Which lines in the records below contain the word "cyan"? Find each one and copy it out in full.
● ● ●
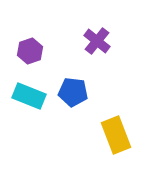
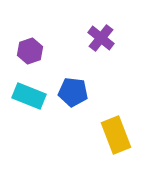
purple cross: moved 4 px right, 3 px up
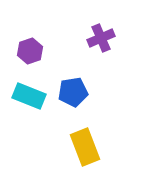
purple cross: rotated 28 degrees clockwise
blue pentagon: rotated 16 degrees counterclockwise
yellow rectangle: moved 31 px left, 12 px down
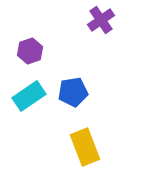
purple cross: moved 18 px up; rotated 12 degrees counterclockwise
cyan rectangle: rotated 56 degrees counterclockwise
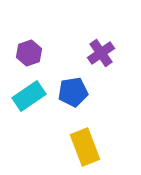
purple cross: moved 33 px down
purple hexagon: moved 1 px left, 2 px down
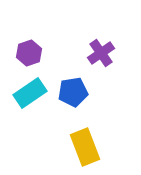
cyan rectangle: moved 1 px right, 3 px up
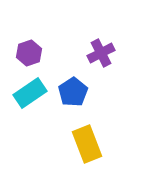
purple cross: rotated 8 degrees clockwise
blue pentagon: rotated 24 degrees counterclockwise
yellow rectangle: moved 2 px right, 3 px up
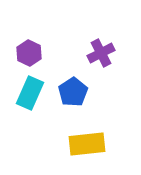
purple hexagon: rotated 15 degrees counterclockwise
cyan rectangle: rotated 32 degrees counterclockwise
yellow rectangle: rotated 75 degrees counterclockwise
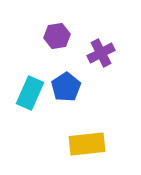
purple hexagon: moved 28 px right, 17 px up; rotated 25 degrees clockwise
blue pentagon: moved 7 px left, 5 px up
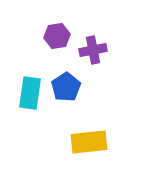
purple cross: moved 8 px left, 3 px up; rotated 16 degrees clockwise
cyan rectangle: rotated 16 degrees counterclockwise
yellow rectangle: moved 2 px right, 2 px up
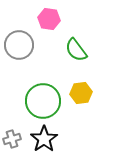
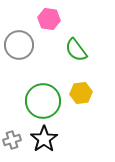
gray cross: moved 1 px down
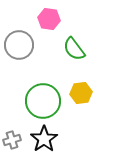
green semicircle: moved 2 px left, 1 px up
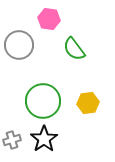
yellow hexagon: moved 7 px right, 10 px down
● ● ●
> _ANSWER TO THE EXERCISE_:
cyan rectangle: rotated 56 degrees counterclockwise
cyan rectangle: moved 1 px right, 3 px up
cyan rectangle: rotated 32 degrees counterclockwise
cyan rectangle: rotated 16 degrees counterclockwise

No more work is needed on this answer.